====== Records supplied

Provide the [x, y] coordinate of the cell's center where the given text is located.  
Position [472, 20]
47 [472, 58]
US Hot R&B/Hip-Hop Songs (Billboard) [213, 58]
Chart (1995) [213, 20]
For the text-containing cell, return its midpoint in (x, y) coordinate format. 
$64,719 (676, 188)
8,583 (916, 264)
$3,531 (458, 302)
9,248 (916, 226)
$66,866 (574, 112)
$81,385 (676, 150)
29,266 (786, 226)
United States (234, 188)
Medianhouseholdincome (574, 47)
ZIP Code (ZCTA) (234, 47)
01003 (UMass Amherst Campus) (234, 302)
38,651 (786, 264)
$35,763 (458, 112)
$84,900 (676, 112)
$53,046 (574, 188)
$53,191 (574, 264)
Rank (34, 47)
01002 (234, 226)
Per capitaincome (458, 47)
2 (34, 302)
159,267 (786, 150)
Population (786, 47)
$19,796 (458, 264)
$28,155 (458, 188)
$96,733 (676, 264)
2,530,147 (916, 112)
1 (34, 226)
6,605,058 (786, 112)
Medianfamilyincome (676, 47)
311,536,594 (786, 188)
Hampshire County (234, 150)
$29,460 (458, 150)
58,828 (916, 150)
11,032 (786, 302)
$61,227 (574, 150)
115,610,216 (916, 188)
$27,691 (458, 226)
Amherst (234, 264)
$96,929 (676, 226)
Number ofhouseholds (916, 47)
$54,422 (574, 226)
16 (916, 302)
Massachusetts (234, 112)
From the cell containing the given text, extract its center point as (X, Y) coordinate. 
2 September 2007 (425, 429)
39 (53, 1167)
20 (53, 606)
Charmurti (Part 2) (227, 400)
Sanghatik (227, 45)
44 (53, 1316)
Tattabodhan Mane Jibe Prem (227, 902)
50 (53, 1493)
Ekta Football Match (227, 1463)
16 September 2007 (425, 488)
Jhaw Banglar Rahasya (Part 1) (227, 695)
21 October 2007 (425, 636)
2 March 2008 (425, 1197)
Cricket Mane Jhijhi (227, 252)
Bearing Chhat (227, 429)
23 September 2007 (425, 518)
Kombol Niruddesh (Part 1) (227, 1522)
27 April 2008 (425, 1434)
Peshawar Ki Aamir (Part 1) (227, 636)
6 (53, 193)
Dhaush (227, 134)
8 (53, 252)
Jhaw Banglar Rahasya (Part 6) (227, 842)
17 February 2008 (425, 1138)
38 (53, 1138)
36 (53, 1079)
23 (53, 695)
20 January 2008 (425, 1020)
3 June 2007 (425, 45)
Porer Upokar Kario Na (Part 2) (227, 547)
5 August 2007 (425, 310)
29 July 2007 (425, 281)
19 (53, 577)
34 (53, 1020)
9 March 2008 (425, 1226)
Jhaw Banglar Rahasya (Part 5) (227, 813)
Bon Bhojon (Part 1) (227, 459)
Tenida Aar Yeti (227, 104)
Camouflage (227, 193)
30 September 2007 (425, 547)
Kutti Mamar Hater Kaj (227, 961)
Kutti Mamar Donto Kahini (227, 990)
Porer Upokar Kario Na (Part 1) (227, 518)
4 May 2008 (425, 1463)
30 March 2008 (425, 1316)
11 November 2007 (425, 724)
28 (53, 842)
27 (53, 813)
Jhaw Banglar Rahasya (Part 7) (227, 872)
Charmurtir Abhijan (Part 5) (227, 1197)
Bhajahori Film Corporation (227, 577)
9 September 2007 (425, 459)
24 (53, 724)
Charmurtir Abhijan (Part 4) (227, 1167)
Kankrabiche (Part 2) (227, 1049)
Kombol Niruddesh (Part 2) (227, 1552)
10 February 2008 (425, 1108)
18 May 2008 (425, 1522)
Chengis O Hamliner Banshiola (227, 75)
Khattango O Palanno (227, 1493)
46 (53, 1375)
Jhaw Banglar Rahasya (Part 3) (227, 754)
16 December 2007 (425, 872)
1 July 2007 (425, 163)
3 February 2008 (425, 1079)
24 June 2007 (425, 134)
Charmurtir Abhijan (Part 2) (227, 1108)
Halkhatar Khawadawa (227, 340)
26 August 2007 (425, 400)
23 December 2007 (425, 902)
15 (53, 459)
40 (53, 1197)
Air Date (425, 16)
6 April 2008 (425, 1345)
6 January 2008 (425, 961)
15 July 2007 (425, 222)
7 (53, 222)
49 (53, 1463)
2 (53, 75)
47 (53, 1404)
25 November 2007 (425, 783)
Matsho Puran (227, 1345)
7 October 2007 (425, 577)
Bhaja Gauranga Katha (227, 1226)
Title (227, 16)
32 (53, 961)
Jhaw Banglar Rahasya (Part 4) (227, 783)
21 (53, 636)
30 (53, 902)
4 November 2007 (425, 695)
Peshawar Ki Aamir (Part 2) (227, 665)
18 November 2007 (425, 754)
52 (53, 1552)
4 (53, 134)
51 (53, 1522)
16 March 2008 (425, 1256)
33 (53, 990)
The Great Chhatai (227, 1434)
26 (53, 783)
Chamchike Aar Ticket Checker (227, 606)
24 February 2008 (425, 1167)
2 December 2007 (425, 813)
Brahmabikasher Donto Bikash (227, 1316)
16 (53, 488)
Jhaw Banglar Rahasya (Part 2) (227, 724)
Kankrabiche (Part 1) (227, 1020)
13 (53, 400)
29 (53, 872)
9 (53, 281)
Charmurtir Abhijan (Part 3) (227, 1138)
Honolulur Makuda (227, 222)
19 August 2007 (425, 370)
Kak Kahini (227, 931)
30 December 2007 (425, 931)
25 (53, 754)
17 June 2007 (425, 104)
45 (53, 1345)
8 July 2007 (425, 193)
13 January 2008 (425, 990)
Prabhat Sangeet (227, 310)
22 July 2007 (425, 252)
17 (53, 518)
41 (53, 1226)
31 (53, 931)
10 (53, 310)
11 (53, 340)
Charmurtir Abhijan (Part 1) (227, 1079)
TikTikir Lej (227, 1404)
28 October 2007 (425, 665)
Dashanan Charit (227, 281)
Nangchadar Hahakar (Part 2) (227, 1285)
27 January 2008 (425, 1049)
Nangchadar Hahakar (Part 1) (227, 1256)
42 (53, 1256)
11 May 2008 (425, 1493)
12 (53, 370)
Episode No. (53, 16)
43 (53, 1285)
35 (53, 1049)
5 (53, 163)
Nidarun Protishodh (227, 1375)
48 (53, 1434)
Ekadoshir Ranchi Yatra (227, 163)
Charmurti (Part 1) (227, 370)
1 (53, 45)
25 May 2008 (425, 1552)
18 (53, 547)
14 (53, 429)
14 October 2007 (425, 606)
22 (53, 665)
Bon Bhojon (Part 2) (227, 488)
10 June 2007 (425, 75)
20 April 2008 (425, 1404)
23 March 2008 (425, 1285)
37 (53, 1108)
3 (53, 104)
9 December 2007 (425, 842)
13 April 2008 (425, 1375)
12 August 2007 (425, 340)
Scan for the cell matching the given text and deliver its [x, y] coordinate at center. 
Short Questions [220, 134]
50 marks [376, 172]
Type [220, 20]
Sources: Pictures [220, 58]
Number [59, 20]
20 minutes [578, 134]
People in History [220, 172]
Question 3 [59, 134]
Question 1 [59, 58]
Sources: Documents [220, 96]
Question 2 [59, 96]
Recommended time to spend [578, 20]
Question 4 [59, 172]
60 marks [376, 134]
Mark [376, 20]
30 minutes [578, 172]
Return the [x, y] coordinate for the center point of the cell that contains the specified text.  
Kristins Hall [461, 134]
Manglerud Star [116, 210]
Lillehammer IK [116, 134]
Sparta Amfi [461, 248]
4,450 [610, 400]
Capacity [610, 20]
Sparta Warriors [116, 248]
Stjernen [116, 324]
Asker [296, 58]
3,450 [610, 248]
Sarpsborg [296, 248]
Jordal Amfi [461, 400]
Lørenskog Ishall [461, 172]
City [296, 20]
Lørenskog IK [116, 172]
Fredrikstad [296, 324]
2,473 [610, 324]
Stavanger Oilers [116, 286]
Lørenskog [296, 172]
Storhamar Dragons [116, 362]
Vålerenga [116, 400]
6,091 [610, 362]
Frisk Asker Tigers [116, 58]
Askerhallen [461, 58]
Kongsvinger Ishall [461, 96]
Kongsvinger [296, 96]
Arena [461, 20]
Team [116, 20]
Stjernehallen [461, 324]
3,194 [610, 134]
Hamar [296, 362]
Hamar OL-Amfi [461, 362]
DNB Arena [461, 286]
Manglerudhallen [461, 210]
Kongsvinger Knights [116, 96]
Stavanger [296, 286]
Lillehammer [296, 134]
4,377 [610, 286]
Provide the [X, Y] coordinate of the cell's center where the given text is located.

============

What to work on | Please reproduce the stretch of the listing from its first line through the line containing "2 September 2007 (425, 429)", word for word.

Solution to this problem |
Provide the [x, y] coordinate of the cell's center where the given text is located.  
Position [472, 20]
47 [472, 58]
US Hot R&B/Hip-Hop Songs (Billboard) [213, 58]
Chart (1995) [213, 20]
For the text-containing cell, return its midpoint in (x, y) coordinate format. 
$64,719 (676, 188)
8,583 (916, 264)
$3,531 (458, 302)
9,248 (916, 226)
$66,866 (574, 112)
$81,385 (676, 150)
29,266 (786, 226)
United States (234, 188)
Medianhouseholdincome (574, 47)
ZIP Code (ZCTA) (234, 47)
01003 (UMass Amherst Campus) (234, 302)
38,651 (786, 264)
$35,763 (458, 112)
$84,900 (676, 112)
$53,046 (574, 188)
$53,191 (574, 264)
Rank (34, 47)
01002 (234, 226)
Per capitaincome (458, 47)
2 (34, 302)
159,267 (786, 150)
Population (786, 47)
$19,796 (458, 264)
$28,155 (458, 188)
$96,733 (676, 264)
2,530,147 (916, 112)
1 (34, 226)
6,605,058 (786, 112)
Medianfamilyincome (676, 47)
311,536,594 (786, 188)
Hampshire County (234, 150)
$29,460 (458, 150)
58,828 (916, 150)
11,032 (786, 302)
$61,227 (574, 150)
115,610,216 (916, 188)
$27,691 (458, 226)
Amherst (234, 264)
$96,929 (676, 226)
Number ofhouseholds (916, 47)
$54,422 (574, 226)
16 (916, 302)
Massachusetts (234, 112)
From the cell containing the given text, extract its center point as (X, Y) coordinate. 
2 September 2007 (425, 429)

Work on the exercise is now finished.